═══ DATA FOR REVIEW ═══

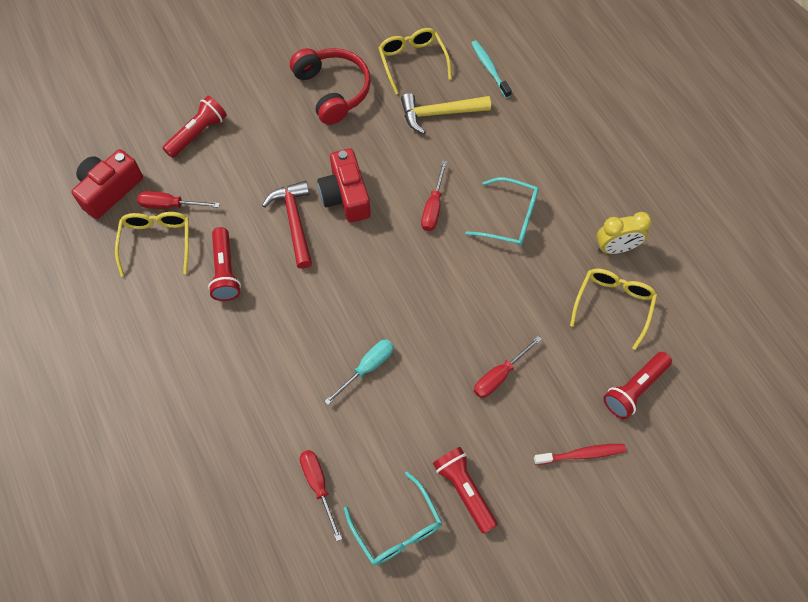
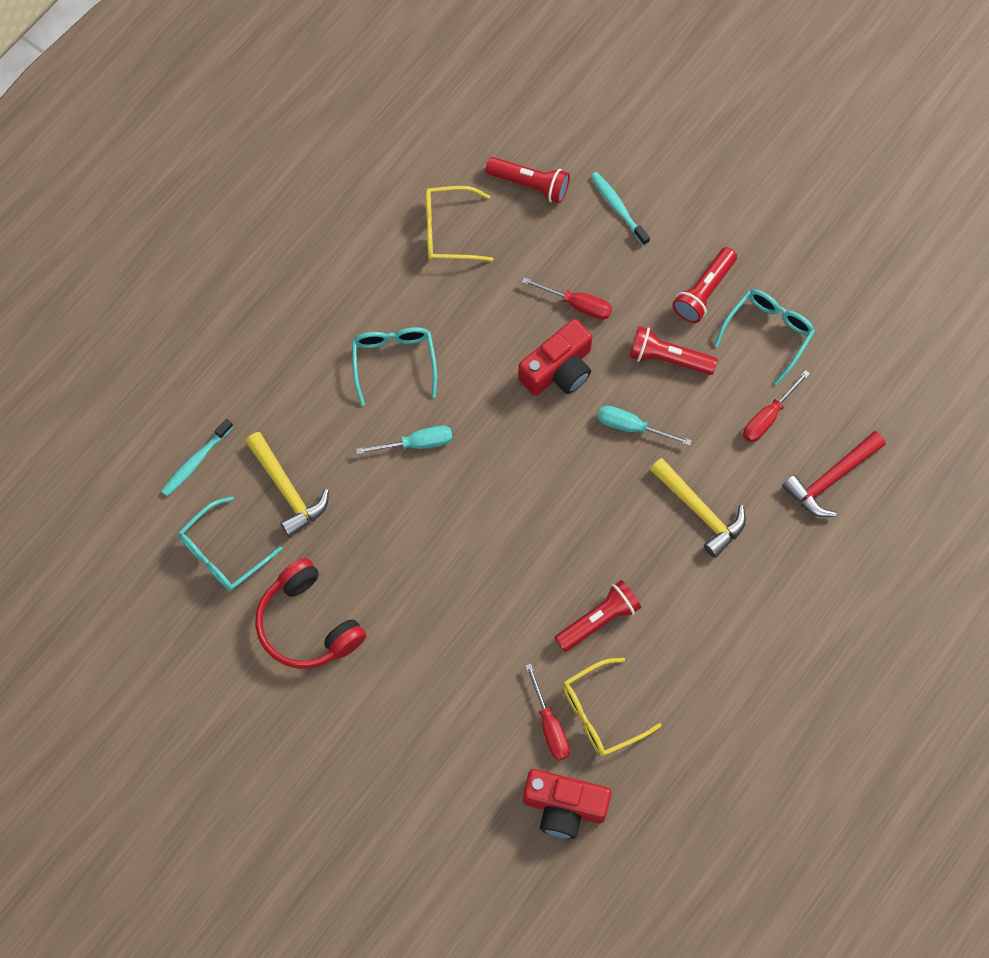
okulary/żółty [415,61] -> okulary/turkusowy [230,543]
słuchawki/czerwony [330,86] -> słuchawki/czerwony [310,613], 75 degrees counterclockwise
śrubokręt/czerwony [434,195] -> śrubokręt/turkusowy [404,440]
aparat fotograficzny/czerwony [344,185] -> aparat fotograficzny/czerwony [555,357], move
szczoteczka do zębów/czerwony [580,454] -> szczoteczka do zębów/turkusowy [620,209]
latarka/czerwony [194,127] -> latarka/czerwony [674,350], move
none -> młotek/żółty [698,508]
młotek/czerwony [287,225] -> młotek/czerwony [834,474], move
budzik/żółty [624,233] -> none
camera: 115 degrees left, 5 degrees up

═══

TO DO
Reproduce only the lines running from the one that contains "latarka/czerwony [194,127] ->" to the last line of the records.

EXERCISE SOLUTION
latarka/czerwony [194,127] -> latarka/czerwony [674,350], move
none -> młotek/żółty [698,508]
młotek/czerwony [287,225] -> młotek/czerwony [834,474], move
budzik/żółty [624,233] -> none
camera: 115 degrees left, 5 degrees up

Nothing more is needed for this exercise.